## Given problem
Output as a JSON list of strings every line from the one containing "provisional [1147, 195]" down to the one containing "seller [364, 144]", both included, one string per line and with blank lines left out.

[START Input data]

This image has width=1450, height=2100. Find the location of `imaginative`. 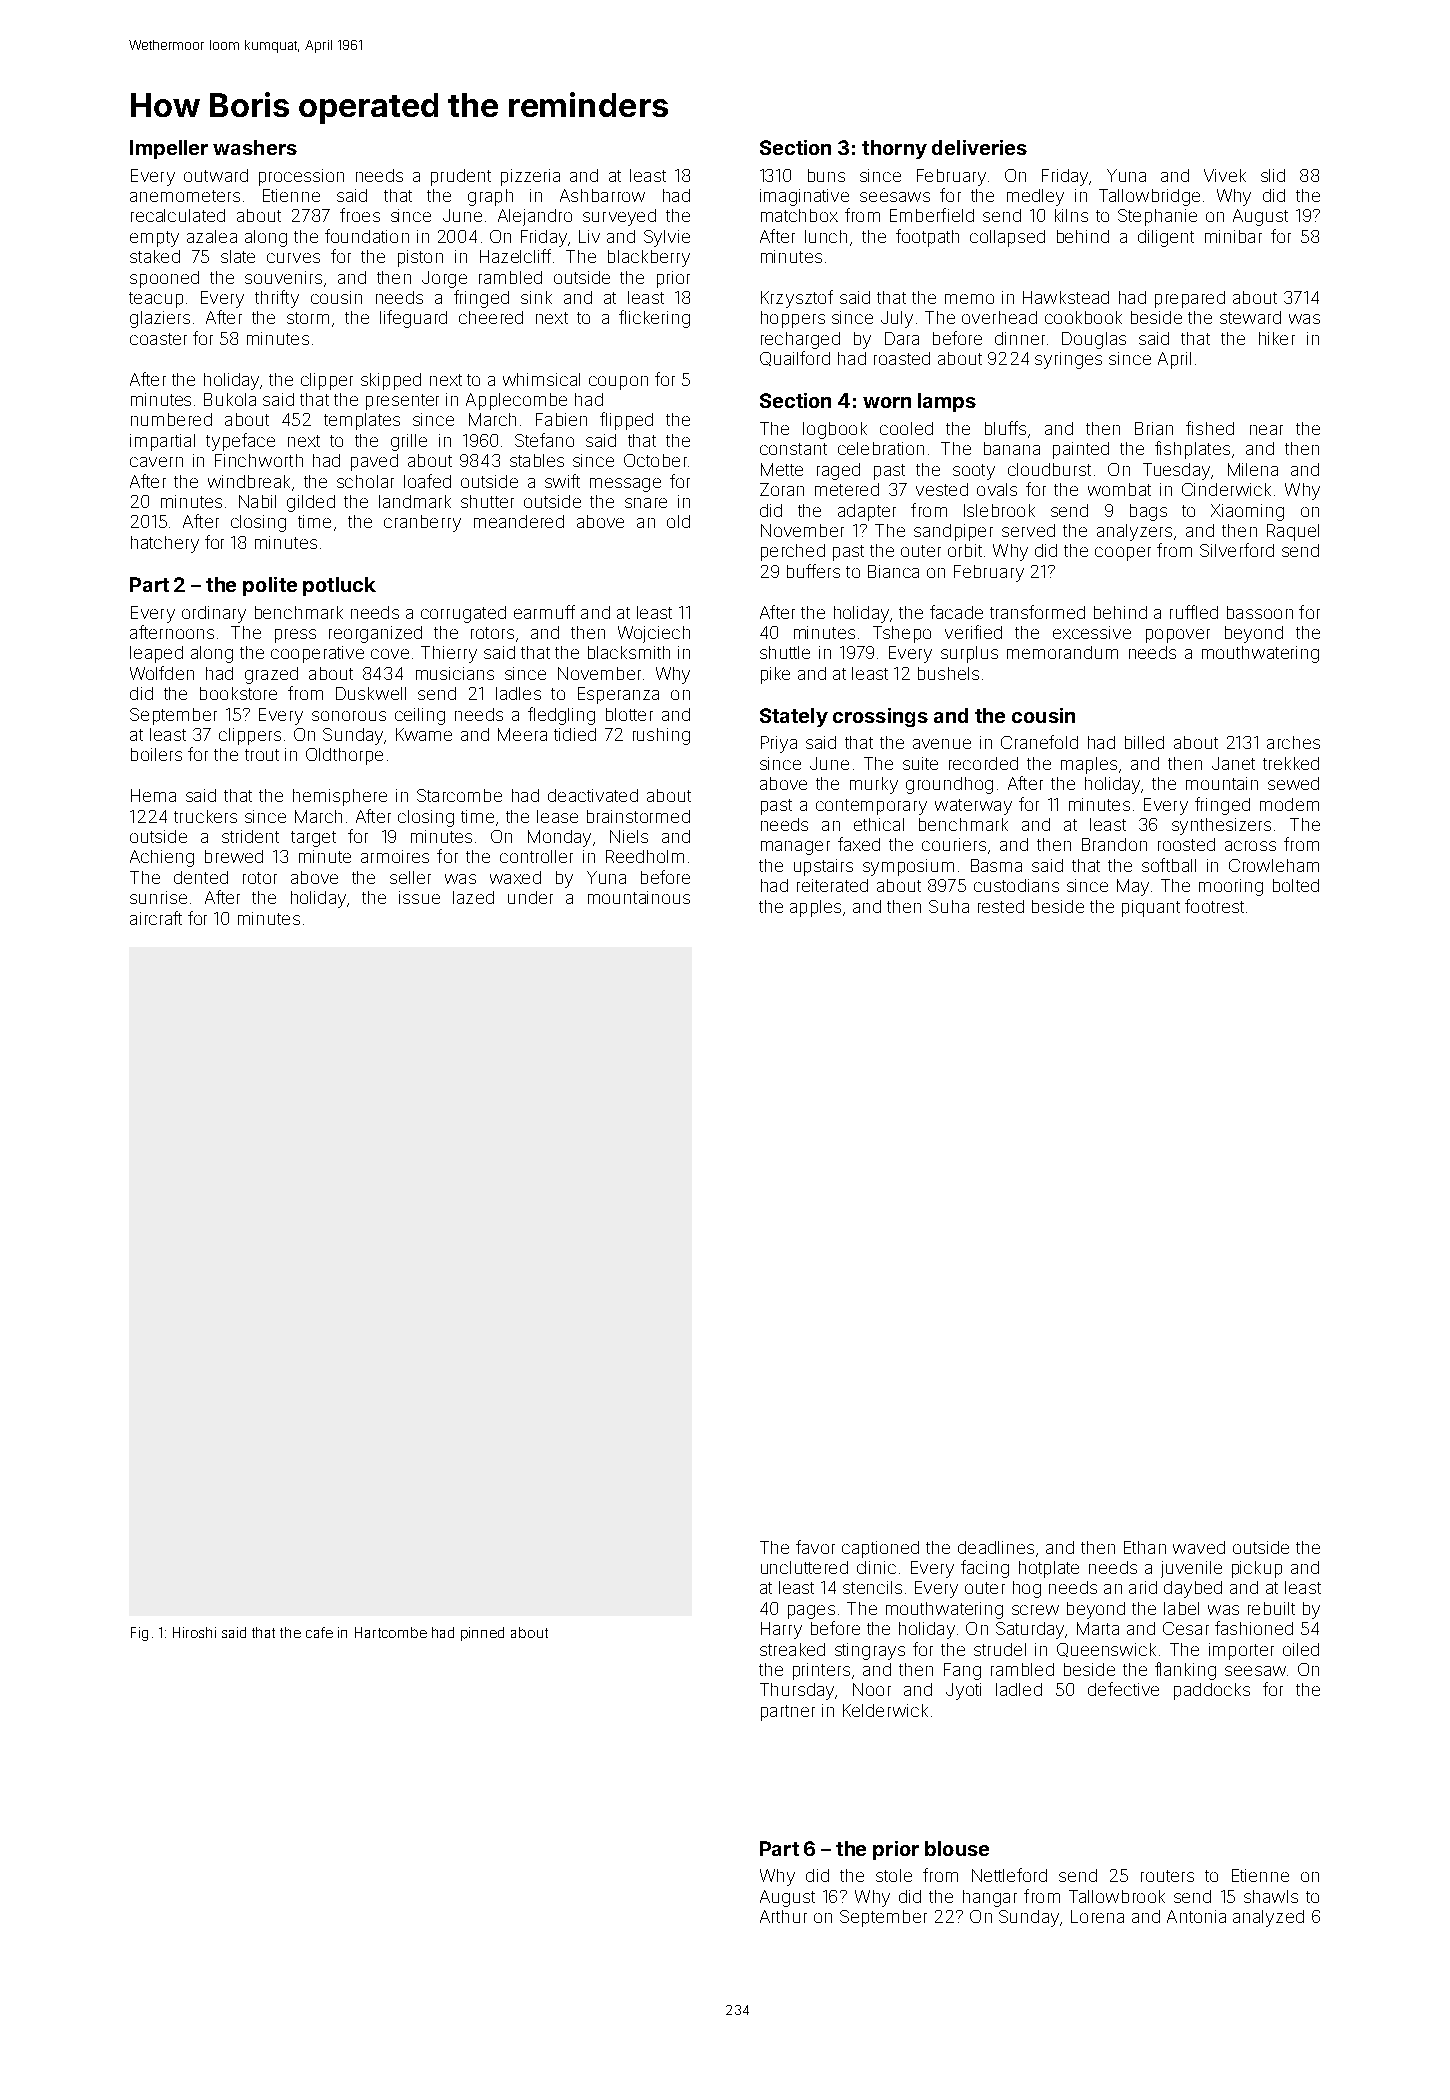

[END Input data]
[START Input data]

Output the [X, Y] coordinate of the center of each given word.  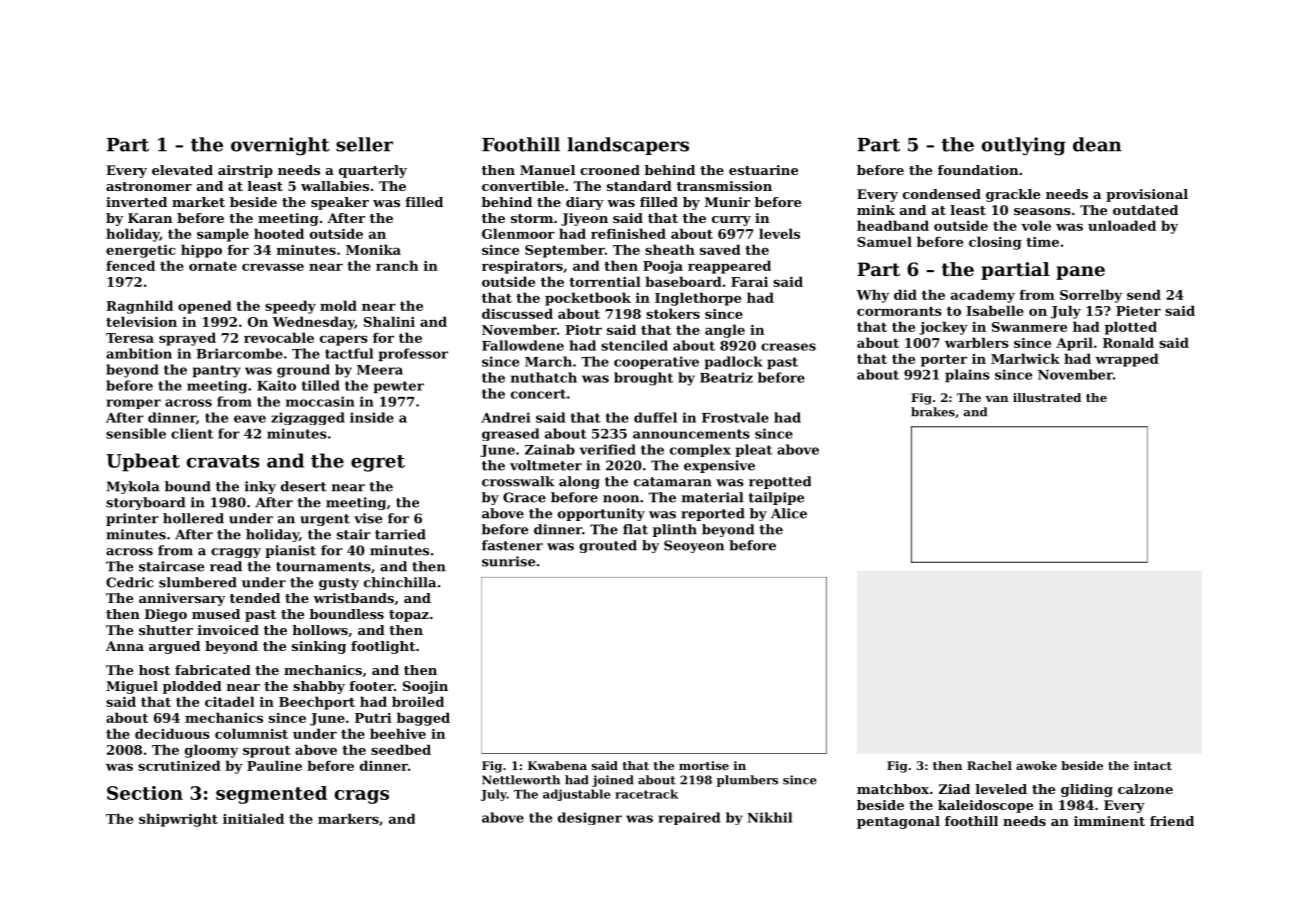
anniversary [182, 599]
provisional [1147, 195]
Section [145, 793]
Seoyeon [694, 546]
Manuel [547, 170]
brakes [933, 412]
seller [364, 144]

[END Input data]

## Result of the task
[
  "provisional [1147, 195]",
  "Section [145, 793]",
  "Seoyeon [694, 546]",
  "Manuel [547, 170]",
  "brakes [933, 412]",
  "seller [364, 144]"
]